• _Task to carry out_
Each entry must be restated word for word, with nothing omitted.

(Revision comparison data)

****

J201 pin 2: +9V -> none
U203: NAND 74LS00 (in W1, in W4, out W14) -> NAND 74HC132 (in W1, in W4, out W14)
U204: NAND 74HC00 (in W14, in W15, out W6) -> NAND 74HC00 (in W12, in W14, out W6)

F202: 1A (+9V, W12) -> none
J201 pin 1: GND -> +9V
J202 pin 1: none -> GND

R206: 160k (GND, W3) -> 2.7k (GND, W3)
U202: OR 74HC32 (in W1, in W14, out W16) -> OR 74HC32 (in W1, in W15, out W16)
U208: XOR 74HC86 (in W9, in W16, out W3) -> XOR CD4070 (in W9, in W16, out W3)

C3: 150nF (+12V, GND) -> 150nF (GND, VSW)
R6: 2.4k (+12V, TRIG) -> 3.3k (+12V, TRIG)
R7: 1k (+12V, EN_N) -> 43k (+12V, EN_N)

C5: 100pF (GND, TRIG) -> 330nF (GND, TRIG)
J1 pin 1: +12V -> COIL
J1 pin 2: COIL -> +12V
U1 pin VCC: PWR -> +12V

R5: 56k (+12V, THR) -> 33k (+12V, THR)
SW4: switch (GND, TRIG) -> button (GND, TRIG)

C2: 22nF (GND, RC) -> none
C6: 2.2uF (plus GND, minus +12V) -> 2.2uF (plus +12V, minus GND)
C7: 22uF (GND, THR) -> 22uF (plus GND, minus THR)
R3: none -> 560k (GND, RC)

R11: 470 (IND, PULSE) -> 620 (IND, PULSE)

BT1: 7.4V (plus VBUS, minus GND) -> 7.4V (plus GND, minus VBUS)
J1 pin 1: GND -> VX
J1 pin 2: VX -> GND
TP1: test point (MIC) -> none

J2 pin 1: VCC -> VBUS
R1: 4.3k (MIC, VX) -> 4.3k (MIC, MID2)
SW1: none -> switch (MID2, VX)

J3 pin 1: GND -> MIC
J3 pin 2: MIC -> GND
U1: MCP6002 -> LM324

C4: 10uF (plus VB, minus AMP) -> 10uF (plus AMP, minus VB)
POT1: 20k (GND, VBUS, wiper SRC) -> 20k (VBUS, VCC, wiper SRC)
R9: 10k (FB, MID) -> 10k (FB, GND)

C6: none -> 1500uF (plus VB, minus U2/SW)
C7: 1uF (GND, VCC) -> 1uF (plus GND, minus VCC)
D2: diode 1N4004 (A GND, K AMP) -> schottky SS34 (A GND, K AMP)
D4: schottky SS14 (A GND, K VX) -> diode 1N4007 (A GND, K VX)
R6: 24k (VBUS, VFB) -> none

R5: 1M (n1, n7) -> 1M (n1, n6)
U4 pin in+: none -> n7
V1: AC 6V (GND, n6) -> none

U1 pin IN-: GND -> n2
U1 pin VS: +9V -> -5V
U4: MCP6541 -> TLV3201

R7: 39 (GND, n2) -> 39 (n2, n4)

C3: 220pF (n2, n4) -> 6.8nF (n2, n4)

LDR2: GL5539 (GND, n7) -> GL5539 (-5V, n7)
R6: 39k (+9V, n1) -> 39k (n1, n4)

****

• _Response box_
J201 pin 2: +9V -> none
U203: NAND 74LS00 (in W1, in W4, out W14) -> NAND 74HC132 (in W1, in W4, out W14)
U204: NAND 74HC00 (in W14, in W15, out W6) -> NAND 74HC00 (in W12, in W14, out W6)

F202: 1A (+9V, W12) -> none
J201 pin 1: GND -> +9V
J202 pin 1: none -> GND

R206: 160k (GND, W3) -> 2.7k (GND, W3)
U202: OR 74HC32 (in W1, in W14, out W16) -> OR 74HC32 (in W1, in W15, out W16)
U208: XOR 74HC86 (in W9, in W16, out W3) -> XOR CD4070 (in W9, in W16, out W3)

C3: 150nF (+12V, GND) -> 150nF (GND, VSW)
R6: 2.4k (+12V, TRIG) -> 3.3k (+12V, TRIG)
R7: 1k (+12V, EN_N) -> 43k (+12V, EN_N)

C5: 100pF (GND, TRIG) -> 330nF (GND, TRIG)
J1 pin 1: +12V -> COIL
J1 pin 2: COIL -> +12V
U1 pin VCC: PWR -> +12V

R5: 56k (+12V, THR) -> 33k (+12V, THR)
SW4: switch (GND, TRIG) -> button (GND, TRIG)

C2: 22nF (GND, RC) -> none
C6: 2.2uF (plus GND, minus +12V) -> 2.2uF (plus +12V, minus GND)
C7: 22uF (GND, THR) -> 22uF (plus GND, minus THR)
R3: none -> 560k (GND, RC)

R11: 470 (IND, PULSE) -> 620 (IND, PULSE)

BT1: 7.4V (plus VBUS, minus GND) -> 7.4V (plus GND, minus VBUS)
J1 pin 1: GND -> VX
J1 pin 2: VX -> GND
TP1: test point (MIC) -> none

J2 pin 1: VCC -> VBUS
R1: 4.3k (MIC, VX) -> 4.3k (MIC, MID2)
SW1: none -> switch (MID2, VX)

J3 pin 1: GND -> MIC
J3 pin 2: MIC -> GND
U1: MCP6002 -> LM324

C4: 10uF (plus VB, minus AMP) -> 10uF (plus AMP, minus VB)
POT1: 20k (GND, VBUS, wiper SRC) -> 20k (VBUS, VCC, wiper SRC)
R9: 10k (FB, MID) -> 10k (FB, GND)

C6: none -> 1500uF (plus VB, minus U2/SW)
C7: 1uF (GND, VCC) -> 1uF (plus GND, minus VCC)
D2: diode 1N4004 (A GND, K AMP) -> schottky SS34 (A GND, K AMP)
D4: schottky SS14 (A GND, K VX) -> diode 1N4007 (A GND, K VX)
R6: 24k (VBUS, VFB) -> none

R5: 1M (n1, n7) -> 1M (n1, n6)
U4 pin in+: none -> n7
V1: AC 6V (GND, n6) -> none

U1 pin IN-: GND -> n2
U1 pin VS: +9V -> -5V
U4: MCP6541 -> TLV3201

R7: 39 (GND, n2) -> 39 (n2, n4)

C3: 220pF (n2, n4) -> 6.8nF (n2, n4)

LDR2: GL5539 (GND, n7) -> GL5539 (-5V, n7)
R6: 39k (+9V, n1) -> 39k (n1, n4)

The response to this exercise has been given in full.